[Data provided — start]
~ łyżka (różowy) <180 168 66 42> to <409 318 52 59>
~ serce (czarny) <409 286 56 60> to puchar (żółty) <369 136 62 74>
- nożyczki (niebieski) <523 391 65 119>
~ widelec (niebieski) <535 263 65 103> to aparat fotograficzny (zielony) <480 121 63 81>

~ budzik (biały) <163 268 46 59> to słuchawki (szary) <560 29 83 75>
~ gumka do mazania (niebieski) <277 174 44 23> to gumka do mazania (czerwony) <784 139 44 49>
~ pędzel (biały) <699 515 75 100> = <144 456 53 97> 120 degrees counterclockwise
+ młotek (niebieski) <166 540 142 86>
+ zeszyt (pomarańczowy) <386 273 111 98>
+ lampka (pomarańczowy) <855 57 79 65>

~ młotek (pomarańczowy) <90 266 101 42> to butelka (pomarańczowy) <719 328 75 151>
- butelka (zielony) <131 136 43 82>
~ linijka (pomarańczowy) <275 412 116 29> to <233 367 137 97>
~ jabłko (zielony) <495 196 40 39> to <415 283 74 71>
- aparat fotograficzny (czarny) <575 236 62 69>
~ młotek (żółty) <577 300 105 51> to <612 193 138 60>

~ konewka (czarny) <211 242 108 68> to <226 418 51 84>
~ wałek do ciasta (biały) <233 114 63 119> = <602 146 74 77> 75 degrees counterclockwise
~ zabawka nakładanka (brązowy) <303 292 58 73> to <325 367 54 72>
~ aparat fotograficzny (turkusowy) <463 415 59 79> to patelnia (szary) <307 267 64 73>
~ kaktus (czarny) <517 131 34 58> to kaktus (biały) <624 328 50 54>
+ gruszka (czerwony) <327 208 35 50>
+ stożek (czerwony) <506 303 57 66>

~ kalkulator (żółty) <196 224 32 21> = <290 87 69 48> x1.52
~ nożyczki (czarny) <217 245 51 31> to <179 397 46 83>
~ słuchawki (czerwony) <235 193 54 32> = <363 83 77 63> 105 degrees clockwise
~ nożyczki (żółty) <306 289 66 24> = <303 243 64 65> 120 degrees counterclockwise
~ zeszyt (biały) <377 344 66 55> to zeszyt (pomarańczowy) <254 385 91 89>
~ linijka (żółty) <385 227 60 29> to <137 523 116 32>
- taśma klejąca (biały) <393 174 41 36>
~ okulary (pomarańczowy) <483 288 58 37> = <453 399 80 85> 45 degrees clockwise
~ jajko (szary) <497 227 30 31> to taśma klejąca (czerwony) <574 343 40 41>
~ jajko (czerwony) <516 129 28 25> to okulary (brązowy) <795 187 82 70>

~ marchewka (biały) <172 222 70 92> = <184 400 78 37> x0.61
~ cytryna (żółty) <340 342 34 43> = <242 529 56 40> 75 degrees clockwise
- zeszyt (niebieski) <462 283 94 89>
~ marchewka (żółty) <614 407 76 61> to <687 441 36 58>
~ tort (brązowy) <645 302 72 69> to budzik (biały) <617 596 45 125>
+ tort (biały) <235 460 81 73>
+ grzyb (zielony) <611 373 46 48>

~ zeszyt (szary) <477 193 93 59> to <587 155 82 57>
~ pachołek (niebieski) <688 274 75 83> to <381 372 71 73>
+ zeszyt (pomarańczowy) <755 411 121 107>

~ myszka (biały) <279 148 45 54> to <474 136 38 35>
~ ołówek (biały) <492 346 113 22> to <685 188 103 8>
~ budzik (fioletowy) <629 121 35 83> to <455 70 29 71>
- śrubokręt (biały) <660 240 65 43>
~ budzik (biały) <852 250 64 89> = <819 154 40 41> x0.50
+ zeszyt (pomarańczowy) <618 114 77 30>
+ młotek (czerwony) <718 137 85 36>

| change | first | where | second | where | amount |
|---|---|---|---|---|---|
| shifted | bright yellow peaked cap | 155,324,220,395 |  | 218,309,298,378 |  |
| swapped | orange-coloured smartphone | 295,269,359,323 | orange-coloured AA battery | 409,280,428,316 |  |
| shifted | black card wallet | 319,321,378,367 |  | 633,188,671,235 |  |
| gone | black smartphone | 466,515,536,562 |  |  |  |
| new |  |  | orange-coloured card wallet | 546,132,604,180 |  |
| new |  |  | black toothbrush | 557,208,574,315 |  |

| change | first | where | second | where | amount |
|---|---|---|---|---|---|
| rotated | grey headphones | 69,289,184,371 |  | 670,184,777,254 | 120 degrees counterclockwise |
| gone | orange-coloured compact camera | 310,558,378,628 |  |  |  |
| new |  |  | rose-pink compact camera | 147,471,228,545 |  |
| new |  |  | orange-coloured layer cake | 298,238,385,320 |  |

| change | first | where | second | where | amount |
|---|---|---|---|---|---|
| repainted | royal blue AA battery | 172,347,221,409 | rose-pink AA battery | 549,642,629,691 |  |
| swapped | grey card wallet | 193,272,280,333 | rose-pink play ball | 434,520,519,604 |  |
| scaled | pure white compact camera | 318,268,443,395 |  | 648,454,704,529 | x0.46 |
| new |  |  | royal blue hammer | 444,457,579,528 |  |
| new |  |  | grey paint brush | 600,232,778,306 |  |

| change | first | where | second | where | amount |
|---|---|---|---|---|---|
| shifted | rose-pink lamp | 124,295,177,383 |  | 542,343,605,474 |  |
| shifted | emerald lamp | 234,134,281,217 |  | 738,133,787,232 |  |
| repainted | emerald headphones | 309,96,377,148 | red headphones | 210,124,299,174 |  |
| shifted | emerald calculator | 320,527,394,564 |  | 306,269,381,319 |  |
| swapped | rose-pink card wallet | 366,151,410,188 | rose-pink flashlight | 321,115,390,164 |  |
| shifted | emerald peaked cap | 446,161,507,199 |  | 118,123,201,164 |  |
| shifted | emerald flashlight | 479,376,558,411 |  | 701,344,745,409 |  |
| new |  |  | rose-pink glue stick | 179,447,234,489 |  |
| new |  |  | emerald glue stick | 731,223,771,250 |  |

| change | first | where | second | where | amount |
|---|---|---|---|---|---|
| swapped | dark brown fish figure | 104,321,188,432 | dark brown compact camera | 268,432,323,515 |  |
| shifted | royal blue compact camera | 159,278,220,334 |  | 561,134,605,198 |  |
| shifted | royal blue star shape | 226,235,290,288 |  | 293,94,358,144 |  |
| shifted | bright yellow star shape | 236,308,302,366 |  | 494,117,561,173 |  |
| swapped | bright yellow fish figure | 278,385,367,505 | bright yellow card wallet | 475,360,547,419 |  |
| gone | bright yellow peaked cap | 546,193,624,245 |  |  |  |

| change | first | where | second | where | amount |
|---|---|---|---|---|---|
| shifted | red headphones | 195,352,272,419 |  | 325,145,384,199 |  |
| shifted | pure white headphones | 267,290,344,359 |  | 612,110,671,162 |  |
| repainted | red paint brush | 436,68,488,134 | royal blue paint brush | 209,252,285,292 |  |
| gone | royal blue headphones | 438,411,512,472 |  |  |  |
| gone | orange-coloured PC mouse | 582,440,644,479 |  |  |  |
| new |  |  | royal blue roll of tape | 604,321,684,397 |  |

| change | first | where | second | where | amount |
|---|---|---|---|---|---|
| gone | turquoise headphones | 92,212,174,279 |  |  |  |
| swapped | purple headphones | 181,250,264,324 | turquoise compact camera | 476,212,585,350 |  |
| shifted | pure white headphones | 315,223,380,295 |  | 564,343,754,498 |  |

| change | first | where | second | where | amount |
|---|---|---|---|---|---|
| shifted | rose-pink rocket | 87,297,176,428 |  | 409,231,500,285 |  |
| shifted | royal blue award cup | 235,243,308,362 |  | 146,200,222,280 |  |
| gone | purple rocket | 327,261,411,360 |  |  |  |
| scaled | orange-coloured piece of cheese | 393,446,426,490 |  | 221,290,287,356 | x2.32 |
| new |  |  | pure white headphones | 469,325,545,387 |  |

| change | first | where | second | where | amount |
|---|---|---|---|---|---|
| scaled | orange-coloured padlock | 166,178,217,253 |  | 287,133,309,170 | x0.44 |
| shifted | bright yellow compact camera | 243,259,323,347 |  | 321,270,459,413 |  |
[Data provided — finish]
# Task to carry out
Only the lines from the start of the data to the line holding "- nożyczki (niebieski) <523 391 65 119>" are wanted; return them exactly, both ends included.

# Task output
~ łyżka (różowy) <180 168 66 42> to <409 318 52 59>
~ serce (czarny) <409 286 56 60> to puchar (żółty) <369 136 62 74>
- nożyczki (niebieski) <523 391 65 119>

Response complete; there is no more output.